--- REQUIREMENT ---
Copy the data below without changing anything, but leave out the pictures.

— Start EXTRACTED INFORMATION —

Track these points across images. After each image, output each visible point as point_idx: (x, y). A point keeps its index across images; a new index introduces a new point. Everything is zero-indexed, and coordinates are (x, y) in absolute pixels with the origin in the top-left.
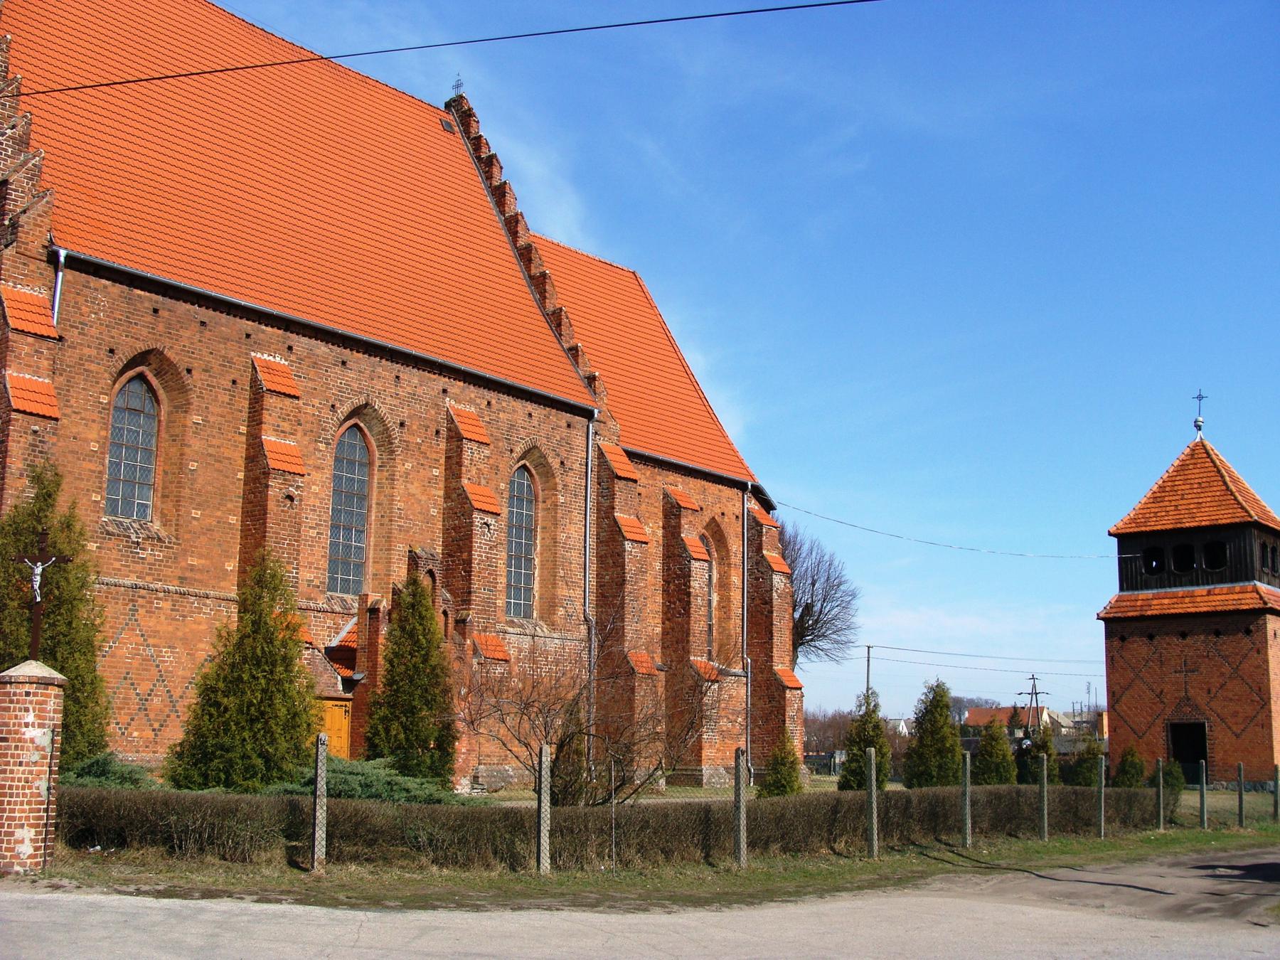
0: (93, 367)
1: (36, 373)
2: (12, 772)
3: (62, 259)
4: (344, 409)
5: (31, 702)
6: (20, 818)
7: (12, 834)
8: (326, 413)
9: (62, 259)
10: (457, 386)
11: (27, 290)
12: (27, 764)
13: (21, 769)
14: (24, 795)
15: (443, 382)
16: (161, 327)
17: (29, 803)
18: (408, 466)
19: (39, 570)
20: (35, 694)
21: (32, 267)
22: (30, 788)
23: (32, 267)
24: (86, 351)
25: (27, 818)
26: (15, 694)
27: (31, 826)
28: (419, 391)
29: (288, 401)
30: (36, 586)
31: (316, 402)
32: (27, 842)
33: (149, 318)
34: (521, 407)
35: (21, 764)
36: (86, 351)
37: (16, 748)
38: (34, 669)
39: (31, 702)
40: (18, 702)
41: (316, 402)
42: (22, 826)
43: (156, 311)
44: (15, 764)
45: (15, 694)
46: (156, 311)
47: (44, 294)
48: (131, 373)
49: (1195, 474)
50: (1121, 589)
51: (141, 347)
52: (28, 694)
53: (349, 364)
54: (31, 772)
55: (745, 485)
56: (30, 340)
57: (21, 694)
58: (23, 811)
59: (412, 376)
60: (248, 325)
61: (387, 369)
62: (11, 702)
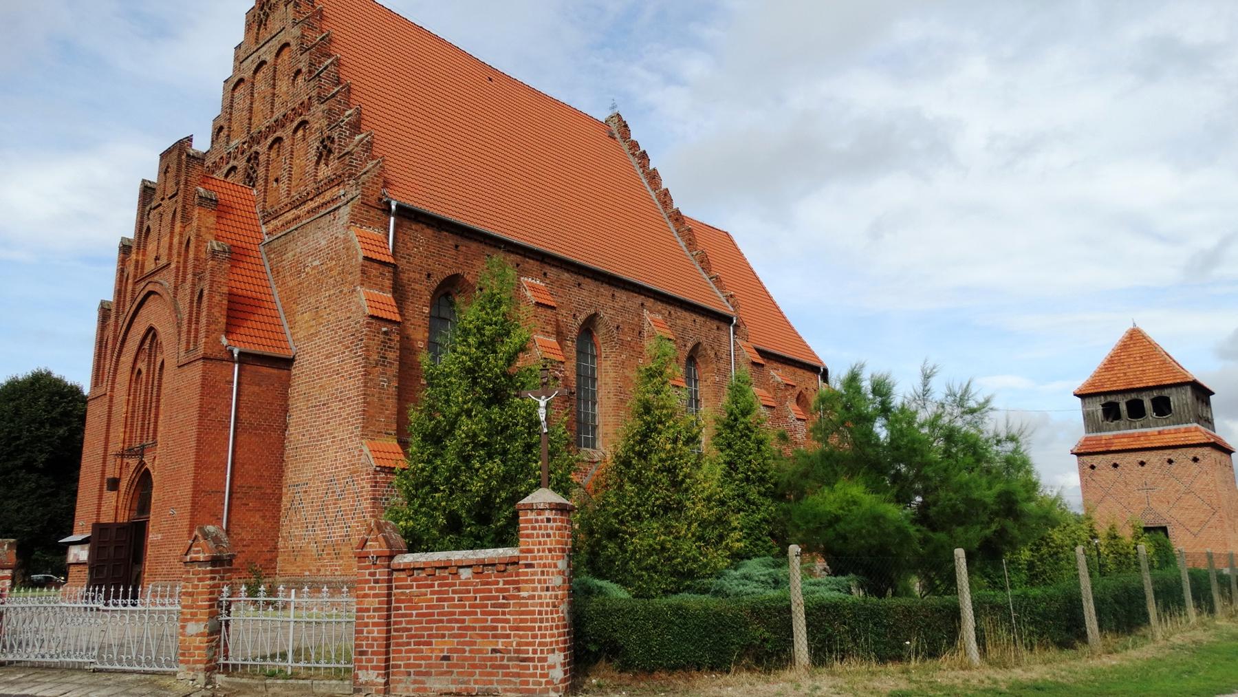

— End EXTRACTED INFORMATION —

--- THE RESPONSE ---
Track these points across images. After each image, output each visible point as point_idx: (x, y). A point keeps its index across images; a new index introduces a new point. Everything is zero-indexed, and coordinates are (x, y) in absolute pixels with the origin in the top-left.
0: (93, 367)
1: (36, 373)
2: (12, 772)
3: (62, 259)
4: (344, 409)
5: (31, 702)
6: (20, 818)
7: (12, 834)
8: (326, 413)
9: (62, 259)
10: (457, 386)
11: (27, 290)
12: (27, 764)
13: (21, 769)
14: (24, 795)
15: (443, 382)
16: (161, 327)
17: (29, 803)
18: (408, 466)
19: (39, 570)
20: (35, 694)
21: (32, 267)
22: (30, 788)
23: (32, 267)
24: (86, 351)
25: (27, 818)
26: (15, 694)
27: (31, 826)
28: (419, 391)
29: (288, 401)
30: (36, 586)
31: (316, 402)
32: (27, 842)
33: (149, 318)
34: (521, 407)
35: (21, 764)
36: (86, 351)
37: (16, 748)
38: (34, 669)
39: (31, 702)
40: (18, 702)
41: (316, 402)
42: (22, 826)
43: (156, 311)
44: (15, 764)
45: (15, 694)
46: (156, 311)
47: (44, 294)
48: (131, 373)
49: (1195, 474)
50: (1121, 589)
51: (141, 347)
52: (28, 694)
53: (349, 364)
54: (31, 772)
55: (745, 485)
56: (30, 340)
57: (21, 694)
58: (23, 811)
59: (412, 376)
60: (248, 325)
61: (387, 369)
62: (11, 702)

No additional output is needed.